(Task data):
>>>>
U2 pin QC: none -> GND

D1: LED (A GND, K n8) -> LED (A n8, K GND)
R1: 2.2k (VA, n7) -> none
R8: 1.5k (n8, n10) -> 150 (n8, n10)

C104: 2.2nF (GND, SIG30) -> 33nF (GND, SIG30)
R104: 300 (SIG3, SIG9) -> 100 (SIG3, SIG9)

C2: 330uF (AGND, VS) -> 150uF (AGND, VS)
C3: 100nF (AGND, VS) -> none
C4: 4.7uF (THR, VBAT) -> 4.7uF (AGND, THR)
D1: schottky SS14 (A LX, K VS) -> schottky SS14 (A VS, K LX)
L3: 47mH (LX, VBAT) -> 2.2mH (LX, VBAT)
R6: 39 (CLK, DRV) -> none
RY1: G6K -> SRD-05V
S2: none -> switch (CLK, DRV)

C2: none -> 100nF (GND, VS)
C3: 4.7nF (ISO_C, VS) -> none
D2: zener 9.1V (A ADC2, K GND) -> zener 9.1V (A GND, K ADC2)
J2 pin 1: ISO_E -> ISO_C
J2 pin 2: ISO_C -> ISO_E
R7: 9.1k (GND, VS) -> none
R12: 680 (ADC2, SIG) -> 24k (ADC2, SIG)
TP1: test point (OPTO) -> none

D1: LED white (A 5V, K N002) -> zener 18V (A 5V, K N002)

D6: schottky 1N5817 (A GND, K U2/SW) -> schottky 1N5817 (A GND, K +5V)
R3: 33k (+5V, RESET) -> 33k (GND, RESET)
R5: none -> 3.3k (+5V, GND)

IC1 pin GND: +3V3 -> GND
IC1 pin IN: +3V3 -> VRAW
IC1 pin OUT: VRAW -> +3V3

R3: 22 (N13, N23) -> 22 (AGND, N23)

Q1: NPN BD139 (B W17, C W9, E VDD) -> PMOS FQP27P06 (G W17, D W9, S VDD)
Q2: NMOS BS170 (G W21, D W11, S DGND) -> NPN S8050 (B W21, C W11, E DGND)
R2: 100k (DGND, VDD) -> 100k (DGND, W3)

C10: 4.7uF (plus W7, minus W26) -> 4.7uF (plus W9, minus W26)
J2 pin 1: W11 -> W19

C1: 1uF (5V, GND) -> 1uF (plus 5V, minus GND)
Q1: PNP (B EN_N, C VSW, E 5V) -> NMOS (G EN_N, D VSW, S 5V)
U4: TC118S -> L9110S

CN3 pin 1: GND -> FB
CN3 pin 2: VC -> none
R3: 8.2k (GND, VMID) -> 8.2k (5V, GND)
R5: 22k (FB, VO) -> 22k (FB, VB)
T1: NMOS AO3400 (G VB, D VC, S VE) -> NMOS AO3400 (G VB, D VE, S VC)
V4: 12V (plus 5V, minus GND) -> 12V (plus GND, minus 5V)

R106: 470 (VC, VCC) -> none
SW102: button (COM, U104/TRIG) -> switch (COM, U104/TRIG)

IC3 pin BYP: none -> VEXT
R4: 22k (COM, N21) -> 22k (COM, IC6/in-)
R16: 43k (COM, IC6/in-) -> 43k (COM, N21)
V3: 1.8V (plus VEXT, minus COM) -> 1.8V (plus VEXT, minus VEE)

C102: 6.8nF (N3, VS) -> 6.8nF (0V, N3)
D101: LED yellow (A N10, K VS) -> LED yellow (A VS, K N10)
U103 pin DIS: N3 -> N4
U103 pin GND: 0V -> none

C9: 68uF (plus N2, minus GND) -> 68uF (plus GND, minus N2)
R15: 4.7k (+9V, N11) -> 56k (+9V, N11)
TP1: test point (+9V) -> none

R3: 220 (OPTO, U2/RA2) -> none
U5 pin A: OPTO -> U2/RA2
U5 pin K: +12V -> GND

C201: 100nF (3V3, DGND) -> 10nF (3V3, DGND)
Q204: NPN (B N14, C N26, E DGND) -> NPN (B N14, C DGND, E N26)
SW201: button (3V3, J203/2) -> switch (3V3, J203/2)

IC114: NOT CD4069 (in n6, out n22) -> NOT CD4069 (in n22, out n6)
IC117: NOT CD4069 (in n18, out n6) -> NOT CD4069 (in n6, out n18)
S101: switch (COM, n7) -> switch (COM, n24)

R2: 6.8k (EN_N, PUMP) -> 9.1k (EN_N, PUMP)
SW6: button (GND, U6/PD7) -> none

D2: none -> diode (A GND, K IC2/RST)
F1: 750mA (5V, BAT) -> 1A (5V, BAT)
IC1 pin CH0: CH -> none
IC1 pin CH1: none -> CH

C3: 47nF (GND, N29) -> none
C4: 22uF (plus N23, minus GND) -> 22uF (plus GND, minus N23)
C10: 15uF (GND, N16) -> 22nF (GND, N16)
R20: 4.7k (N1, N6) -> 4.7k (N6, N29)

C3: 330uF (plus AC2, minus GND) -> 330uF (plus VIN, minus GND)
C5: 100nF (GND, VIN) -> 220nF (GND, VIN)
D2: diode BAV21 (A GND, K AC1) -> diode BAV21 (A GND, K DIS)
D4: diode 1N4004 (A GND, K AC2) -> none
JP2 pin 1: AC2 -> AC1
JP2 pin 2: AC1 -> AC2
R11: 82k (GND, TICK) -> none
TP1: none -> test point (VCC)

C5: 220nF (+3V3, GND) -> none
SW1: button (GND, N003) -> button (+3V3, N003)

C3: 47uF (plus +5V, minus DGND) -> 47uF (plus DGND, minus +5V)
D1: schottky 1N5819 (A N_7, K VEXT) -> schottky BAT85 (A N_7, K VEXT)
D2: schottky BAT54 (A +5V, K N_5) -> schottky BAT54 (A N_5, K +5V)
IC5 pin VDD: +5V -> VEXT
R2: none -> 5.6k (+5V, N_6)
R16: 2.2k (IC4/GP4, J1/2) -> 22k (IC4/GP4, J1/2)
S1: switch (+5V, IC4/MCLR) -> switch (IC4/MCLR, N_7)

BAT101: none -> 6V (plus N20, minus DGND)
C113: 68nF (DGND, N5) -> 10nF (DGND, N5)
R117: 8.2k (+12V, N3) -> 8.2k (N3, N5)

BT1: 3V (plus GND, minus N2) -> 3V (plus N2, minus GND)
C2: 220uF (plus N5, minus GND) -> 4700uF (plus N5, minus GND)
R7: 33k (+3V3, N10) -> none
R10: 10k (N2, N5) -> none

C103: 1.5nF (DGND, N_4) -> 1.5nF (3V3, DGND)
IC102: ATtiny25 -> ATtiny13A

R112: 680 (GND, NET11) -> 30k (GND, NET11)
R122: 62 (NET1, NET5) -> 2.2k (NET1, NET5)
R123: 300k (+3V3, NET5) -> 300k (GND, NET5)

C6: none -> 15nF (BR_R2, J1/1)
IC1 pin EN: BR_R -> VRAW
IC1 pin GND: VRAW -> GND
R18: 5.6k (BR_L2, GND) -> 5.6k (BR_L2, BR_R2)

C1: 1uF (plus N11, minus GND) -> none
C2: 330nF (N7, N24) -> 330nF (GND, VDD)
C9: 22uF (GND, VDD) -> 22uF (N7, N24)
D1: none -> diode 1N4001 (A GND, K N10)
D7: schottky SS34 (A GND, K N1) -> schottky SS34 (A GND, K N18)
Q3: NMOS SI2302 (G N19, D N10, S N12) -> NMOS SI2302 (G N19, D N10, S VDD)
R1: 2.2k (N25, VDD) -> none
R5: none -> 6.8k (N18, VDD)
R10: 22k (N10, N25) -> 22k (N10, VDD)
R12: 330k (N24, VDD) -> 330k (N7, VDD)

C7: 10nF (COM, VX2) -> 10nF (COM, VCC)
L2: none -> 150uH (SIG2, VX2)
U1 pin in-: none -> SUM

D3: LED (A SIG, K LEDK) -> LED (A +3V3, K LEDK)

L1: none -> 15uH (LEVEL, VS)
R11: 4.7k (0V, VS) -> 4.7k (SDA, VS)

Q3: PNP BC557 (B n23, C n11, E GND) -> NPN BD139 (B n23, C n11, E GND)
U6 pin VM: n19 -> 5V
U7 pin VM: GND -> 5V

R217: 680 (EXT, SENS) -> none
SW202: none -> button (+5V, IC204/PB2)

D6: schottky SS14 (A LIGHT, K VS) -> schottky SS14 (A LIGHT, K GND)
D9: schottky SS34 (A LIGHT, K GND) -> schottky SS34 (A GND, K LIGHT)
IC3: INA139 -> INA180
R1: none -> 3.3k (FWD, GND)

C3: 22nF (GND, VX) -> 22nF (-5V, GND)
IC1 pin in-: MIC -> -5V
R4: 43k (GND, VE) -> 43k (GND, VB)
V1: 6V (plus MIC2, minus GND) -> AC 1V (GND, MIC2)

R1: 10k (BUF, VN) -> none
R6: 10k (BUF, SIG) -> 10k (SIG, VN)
<<<<
(Your assignment): Reproduce exactly the lines from the beginning of the entries above up to and including the line that contains "C102: 6.8nF (N3, VS) -> 6.8nF (0V, N3)".

(Result for this exercise):
U2 pin QC: none -> GND

D1: LED (A GND, K n8) -> LED (A n8, K GND)
R1: 2.2k (VA, n7) -> none
R8: 1.5k (n8, n10) -> 150 (n8, n10)

C104: 2.2nF (GND, SIG30) -> 33nF (GND, SIG30)
R104: 300 (SIG3, SIG9) -> 100 (SIG3, SIG9)

C2: 330uF (AGND, VS) -> 150uF (AGND, VS)
C3: 100nF (AGND, VS) -> none
C4: 4.7uF (THR, VBAT) -> 4.7uF (AGND, THR)
D1: schottky SS14 (A LX, K VS) -> schottky SS14 (A VS, K LX)
L3: 47mH (LX, VBAT) -> 2.2mH (LX, VBAT)
R6: 39 (CLK, DRV) -> none
RY1: G6K -> SRD-05V
S2: none -> switch (CLK, DRV)

C2: none -> 100nF (GND, VS)
C3: 4.7nF (ISO_C, VS) -> none
D2: zener 9.1V (A ADC2, K GND) -> zener 9.1V (A GND, K ADC2)
J2 pin 1: ISO_E -> ISO_C
J2 pin 2: ISO_C -> ISO_E
R7: 9.1k (GND, VS) -> none
R12: 680 (ADC2, SIG) -> 24k (ADC2, SIG)
TP1: test point (OPTO) -> none

D1: LED white (A 5V, K N002) -> zener 18V (A 5V, K N002)

D6: schottky 1N5817 (A GND, K U2/SW) -> schottky 1N5817 (A GND, K +5V)
R3: 33k (+5V, RESET) -> 33k (GND, RESET)
R5: none -> 3.3k (+5V, GND)

IC1 pin GND: +3V3 -> GND
IC1 pin IN: +3V3 -> VRAW
IC1 pin OUT: VRAW -> +3V3

R3: 22 (N13, N23) -> 22 (AGND, N23)

Q1: NPN BD139 (B W17, C W9, E VDD) -> PMOS FQP27P06 (G W17, D W9, S VDD)
Q2: NMOS BS170 (G W21, D W11, S DGND) -> NPN S8050 (B W21, C W11, E DGND)
R2: 100k (DGND, VDD) -> 100k (DGND, W3)

C10: 4.7uF (plus W7, minus W26) -> 4.7uF (plus W9, minus W26)
J2 pin 1: W11 -> W19

C1: 1uF (5V, GND) -> 1uF (plus 5V, minus GND)
Q1: PNP (B EN_N, C VSW, E 5V) -> NMOS (G EN_N, D VSW, S 5V)
U4: TC118S -> L9110S

CN3 pin 1: GND -> FB
CN3 pin 2: VC -> none
R3: 8.2k (GND, VMID) -> 8.2k (5V, GND)
R5: 22k (FB, VO) -> 22k (FB, VB)
T1: NMOS AO3400 (G VB, D VC, S VE) -> NMOS AO3400 (G VB, D VE, S VC)
V4: 12V (plus 5V, minus GND) -> 12V (plus GND, minus 5V)

R106: 470 (VC, VCC) -> none
SW102: button (COM, U104/TRIG) -> switch (COM, U104/TRIG)

IC3 pin BYP: none -> VEXT
R4: 22k (COM, N21) -> 22k (COM, IC6/in-)
R16: 43k (COM, IC6/in-) -> 43k (COM, N21)
V3: 1.8V (plus VEXT, minus COM) -> 1.8V (plus VEXT, minus VEE)

C102: 6.8nF (N3, VS) -> 6.8nF (0V, N3)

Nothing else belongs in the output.